# [Work order]
Exact reproduction required: the lines below from the line with "orange cap [171,307,248,384]" to the line with "grey robot [536,153,575,230] -> none", both ends included, and no others.

(Dataset excerpts)
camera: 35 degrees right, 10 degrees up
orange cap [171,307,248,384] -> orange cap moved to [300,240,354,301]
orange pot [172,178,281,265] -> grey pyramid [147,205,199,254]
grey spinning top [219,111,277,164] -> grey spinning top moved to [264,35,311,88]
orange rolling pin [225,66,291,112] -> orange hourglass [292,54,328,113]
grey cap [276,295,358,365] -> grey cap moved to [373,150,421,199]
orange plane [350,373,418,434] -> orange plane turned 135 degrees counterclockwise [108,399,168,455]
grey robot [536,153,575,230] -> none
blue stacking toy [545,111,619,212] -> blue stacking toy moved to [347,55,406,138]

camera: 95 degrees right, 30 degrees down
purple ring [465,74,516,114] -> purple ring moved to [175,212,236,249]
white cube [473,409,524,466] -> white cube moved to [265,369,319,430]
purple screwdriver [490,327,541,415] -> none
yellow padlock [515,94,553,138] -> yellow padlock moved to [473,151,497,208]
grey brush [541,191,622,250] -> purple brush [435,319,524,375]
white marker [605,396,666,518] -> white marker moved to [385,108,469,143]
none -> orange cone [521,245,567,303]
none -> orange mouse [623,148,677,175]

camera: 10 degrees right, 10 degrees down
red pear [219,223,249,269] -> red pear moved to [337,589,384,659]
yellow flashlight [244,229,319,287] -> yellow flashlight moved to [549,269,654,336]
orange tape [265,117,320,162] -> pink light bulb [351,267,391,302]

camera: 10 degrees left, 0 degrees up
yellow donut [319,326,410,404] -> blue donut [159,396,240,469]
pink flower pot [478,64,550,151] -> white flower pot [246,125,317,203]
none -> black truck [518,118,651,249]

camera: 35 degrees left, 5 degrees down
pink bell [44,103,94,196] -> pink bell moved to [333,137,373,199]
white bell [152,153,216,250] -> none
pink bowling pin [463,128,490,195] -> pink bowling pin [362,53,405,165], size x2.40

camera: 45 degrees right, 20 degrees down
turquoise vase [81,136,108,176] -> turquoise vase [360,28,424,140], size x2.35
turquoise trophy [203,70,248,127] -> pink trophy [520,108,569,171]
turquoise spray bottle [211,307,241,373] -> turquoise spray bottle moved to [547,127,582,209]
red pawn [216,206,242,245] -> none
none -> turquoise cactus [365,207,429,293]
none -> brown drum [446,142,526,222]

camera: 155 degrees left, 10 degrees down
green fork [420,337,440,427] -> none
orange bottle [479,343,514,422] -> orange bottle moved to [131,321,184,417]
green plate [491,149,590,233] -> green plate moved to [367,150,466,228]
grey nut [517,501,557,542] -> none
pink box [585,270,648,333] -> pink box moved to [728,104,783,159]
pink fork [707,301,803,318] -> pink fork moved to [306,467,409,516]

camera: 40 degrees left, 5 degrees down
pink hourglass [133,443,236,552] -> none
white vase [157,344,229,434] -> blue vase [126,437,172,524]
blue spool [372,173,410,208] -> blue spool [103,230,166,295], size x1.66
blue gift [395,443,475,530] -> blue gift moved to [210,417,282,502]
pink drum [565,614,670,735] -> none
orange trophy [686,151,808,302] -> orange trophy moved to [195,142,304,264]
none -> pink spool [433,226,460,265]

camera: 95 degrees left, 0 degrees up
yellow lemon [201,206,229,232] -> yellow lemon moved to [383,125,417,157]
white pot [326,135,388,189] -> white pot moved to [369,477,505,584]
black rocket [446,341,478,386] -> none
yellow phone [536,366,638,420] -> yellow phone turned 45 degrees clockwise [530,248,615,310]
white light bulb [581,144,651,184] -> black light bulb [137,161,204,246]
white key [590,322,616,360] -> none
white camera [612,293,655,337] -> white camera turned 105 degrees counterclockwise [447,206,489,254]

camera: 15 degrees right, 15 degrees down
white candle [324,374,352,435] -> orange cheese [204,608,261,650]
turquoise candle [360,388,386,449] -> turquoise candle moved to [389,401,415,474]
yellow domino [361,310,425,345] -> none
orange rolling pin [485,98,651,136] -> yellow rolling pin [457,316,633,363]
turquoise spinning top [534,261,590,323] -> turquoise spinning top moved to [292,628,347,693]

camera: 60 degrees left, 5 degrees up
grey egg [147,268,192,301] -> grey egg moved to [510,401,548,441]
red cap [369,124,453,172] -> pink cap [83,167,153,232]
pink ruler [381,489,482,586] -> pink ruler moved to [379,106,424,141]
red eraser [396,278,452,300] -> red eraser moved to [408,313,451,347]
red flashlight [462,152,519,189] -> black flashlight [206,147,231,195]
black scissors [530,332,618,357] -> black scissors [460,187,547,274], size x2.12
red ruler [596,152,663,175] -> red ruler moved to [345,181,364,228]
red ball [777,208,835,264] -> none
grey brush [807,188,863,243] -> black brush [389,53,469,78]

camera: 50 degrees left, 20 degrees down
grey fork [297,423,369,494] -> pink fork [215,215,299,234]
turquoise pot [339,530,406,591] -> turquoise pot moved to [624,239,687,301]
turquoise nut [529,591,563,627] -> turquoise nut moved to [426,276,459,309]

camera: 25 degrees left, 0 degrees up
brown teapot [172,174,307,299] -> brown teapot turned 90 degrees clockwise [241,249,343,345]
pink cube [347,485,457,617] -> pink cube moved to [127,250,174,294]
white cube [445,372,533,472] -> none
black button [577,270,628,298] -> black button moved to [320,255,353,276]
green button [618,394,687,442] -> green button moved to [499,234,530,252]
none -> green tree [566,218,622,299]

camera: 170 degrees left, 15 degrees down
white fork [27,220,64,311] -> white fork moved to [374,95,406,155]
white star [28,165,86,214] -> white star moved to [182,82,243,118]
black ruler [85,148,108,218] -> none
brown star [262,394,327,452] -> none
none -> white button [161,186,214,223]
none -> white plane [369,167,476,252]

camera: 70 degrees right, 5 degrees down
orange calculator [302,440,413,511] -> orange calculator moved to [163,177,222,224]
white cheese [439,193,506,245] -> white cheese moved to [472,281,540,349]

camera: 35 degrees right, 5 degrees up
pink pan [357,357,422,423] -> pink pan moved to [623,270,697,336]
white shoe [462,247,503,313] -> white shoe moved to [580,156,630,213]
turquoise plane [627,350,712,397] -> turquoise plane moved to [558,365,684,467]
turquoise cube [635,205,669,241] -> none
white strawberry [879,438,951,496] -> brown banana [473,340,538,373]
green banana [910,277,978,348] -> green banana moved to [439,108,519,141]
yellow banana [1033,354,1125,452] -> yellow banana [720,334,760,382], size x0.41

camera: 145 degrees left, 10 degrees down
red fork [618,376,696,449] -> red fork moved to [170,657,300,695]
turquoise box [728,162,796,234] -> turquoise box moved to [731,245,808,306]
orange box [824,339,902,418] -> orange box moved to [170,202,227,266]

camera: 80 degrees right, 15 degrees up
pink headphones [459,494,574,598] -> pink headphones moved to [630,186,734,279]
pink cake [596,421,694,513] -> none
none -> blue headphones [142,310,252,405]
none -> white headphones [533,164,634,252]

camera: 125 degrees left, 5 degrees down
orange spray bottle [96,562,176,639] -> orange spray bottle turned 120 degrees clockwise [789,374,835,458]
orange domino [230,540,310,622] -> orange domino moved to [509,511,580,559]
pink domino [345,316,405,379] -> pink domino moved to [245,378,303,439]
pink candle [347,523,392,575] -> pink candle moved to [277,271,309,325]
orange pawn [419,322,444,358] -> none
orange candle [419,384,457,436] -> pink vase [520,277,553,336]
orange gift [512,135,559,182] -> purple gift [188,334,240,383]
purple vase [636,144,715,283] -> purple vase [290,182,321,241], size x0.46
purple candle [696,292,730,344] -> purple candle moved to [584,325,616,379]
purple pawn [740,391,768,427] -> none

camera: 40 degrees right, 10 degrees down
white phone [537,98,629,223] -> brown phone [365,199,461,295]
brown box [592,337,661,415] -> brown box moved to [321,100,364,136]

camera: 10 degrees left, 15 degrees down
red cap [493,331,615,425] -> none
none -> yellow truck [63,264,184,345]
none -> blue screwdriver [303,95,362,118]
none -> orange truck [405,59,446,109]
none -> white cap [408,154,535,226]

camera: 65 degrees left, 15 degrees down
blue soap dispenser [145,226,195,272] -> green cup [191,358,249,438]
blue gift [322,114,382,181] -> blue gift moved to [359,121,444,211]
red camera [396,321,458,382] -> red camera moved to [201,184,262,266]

# [Exercise result]
orange cap [171,307,248,384] -> orange cap moved to [300,240,354,301]
orange pot [172,178,281,265] -> grey pyramid [147,205,199,254]
grey spinning top [219,111,277,164] -> grey spinning top moved to [264,35,311,88]
orange rolling pin [225,66,291,112] -> orange hourglass [292,54,328,113]
grey cap [276,295,358,365] -> grey cap moved to [373,150,421,199]
orange plane [350,373,418,434] -> orange plane turned 135 degrees counterclockwise [108,399,168,455]
grey robot [536,153,575,230] -> none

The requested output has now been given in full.